• **Objective**
Copy the lines below exactly, with each one as it is. Leave the pictures out of your copy.
┌─ Dataset entries
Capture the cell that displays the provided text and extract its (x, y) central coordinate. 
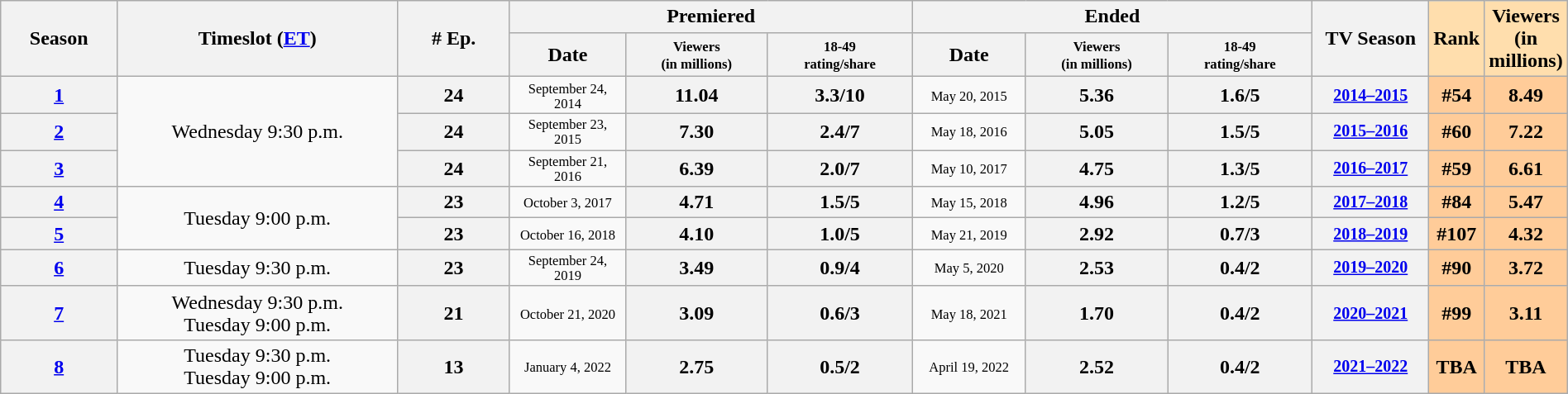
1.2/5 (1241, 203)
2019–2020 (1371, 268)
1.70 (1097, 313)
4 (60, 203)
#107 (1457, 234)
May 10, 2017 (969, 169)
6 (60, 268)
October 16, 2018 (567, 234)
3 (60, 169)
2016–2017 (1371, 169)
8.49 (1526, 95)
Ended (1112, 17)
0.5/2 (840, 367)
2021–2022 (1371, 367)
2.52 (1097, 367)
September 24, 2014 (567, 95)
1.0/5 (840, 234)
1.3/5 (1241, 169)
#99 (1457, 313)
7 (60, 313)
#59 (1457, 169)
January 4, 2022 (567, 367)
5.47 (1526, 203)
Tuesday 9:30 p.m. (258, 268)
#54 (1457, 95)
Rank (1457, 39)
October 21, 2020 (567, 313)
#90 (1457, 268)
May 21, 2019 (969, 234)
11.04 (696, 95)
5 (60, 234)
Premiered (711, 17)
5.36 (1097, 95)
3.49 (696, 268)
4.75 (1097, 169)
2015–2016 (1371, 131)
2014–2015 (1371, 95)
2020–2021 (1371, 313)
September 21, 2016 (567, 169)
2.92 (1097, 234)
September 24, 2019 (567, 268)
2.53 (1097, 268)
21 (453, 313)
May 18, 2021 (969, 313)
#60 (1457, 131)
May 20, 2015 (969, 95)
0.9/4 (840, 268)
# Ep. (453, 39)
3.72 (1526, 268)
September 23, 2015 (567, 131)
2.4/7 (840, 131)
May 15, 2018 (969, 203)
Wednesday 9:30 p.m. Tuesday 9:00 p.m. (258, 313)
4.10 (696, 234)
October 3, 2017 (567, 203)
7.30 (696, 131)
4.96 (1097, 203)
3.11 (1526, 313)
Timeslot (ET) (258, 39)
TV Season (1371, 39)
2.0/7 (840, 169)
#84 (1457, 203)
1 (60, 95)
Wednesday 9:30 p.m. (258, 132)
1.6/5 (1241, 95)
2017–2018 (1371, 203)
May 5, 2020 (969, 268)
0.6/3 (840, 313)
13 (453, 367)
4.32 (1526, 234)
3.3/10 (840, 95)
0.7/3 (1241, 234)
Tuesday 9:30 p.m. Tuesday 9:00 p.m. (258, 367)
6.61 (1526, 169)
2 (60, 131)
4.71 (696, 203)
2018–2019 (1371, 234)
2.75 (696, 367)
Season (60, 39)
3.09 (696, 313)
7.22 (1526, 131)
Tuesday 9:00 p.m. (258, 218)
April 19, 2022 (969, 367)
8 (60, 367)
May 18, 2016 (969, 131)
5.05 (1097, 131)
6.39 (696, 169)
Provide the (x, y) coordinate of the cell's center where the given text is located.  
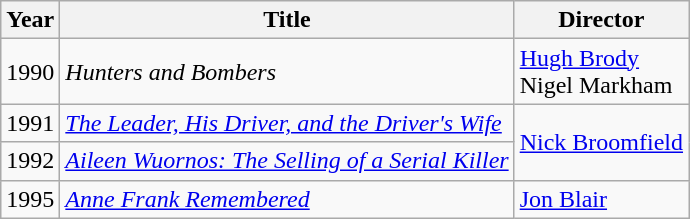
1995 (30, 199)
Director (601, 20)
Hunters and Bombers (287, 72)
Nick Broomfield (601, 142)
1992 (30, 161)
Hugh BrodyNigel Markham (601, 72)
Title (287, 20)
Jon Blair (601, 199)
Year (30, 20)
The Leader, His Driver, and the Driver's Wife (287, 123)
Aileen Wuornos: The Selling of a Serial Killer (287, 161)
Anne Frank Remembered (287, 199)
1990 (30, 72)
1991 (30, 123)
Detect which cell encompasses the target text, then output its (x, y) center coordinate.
└─
• **Answer for this exercise**
Capture the cell that displays the provided text and extract its (x, y) central coordinate. 
1.2/5 (1241, 203)
2019–2020 (1371, 268)
1.70 (1097, 313)
4 (60, 203)
#107 (1457, 234)
May 10, 2017 (969, 169)
6 (60, 268)
October 16, 2018 (567, 234)
3 (60, 169)
2016–2017 (1371, 169)
8.49 (1526, 95)
Ended (1112, 17)
0.5/2 (840, 367)
2021–2022 (1371, 367)
2.52 (1097, 367)
September 24, 2014 (567, 95)
1.0/5 (840, 234)
1.3/5 (1241, 169)
#99 (1457, 313)
7 (60, 313)
#59 (1457, 169)
January 4, 2022 (567, 367)
5.47 (1526, 203)
Tuesday 9:30 p.m. (258, 268)
#54 (1457, 95)
Rank (1457, 39)
October 21, 2020 (567, 313)
#90 (1457, 268)
May 21, 2019 (969, 234)
11.04 (696, 95)
5 (60, 234)
Premiered (711, 17)
5.36 (1097, 95)
3.49 (696, 268)
4.75 (1097, 169)
2015–2016 (1371, 131)
2014–2015 (1371, 95)
2020–2021 (1371, 313)
September 21, 2016 (567, 169)
2.92 (1097, 234)
September 24, 2019 (567, 268)
2.53 (1097, 268)
21 (453, 313)
May 18, 2021 (969, 313)
#60 (1457, 131)
May 20, 2015 (969, 95)
0.9/4 (840, 268)
# Ep. (453, 39)
3.72 (1526, 268)
September 23, 2015 (567, 131)
2.4/7 (840, 131)
May 15, 2018 (969, 203)
Wednesday 9:30 p.m. Tuesday 9:00 p.m. (258, 313)
4.10 (696, 234)
October 3, 2017 (567, 203)
7.30 (696, 131)
4.96 (1097, 203)
3.11 (1526, 313)
Timeslot (ET) (258, 39)
TV Season (1371, 39)
2.0/7 (840, 169)
#84 (1457, 203)
1 (60, 95)
Wednesday 9:30 p.m. (258, 132)
1.6/5 (1241, 95)
2017–2018 (1371, 203)
May 5, 2020 (969, 268)
0.6/3 (840, 313)
13 (453, 367)
4.32 (1526, 234)
3.3/10 (840, 95)
0.7/3 (1241, 234)
Tuesday 9:30 p.m. Tuesday 9:00 p.m. (258, 367)
6.61 (1526, 169)
2 (60, 131)
4.71 (696, 203)
2018–2019 (1371, 234)
2.75 (696, 367)
Season (60, 39)
3.09 (696, 313)
7.22 (1526, 131)
Tuesday 9:00 p.m. (258, 218)
April 19, 2022 (969, 367)
8 (60, 367)
May 18, 2016 (969, 131)
5.05 (1097, 131)
6.39 (696, 169)
Provide the (x, y) coordinate of the cell's center where the given text is located.  
1995 (30, 199)
Director (601, 20)
Hunters and Bombers (287, 72)
Nick Broomfield (601, 142)
1992 (30, 161)
Hugh BrodyNigel Markham (601, 72)
Title (287, 20)
Jon Blair (601, 199)
Year (30, 20)
The Leader, His Driver, and the Driver's Wife (287, 123)
Aileen Wuornos: The Selling of a Serial Killer (287, 161)
Anne Frank Remembered (287, 199)
1990 (30, 72)
1991 (30, 123)
Detect which cell encompasses the target text, then output its (x, y) center coordinate.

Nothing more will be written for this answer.